:: Task brief ::
Would you reproduce the whole listing exactly, minus its images?

:: Source material ::
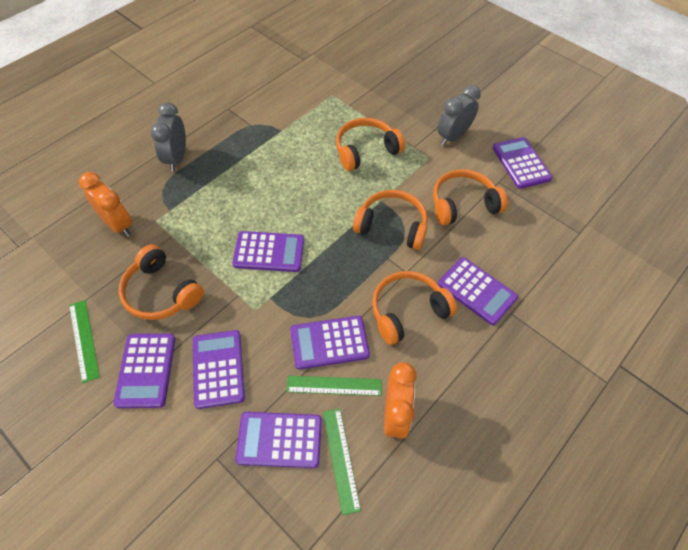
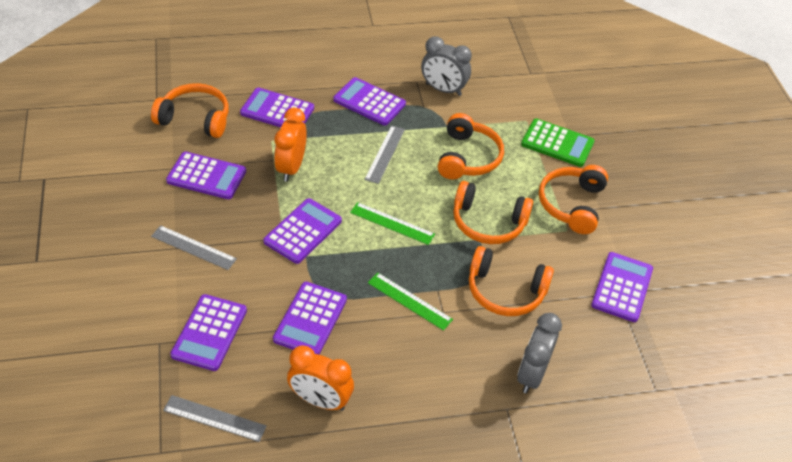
green calculator: 0 -> 1
green ruler: 3 -> 2
grey ruler: 0 -> 3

:: Result for this task ::
green calculator: 0 -> 1
green ruler: 3 -> 2
grey ruler: 0 -> 3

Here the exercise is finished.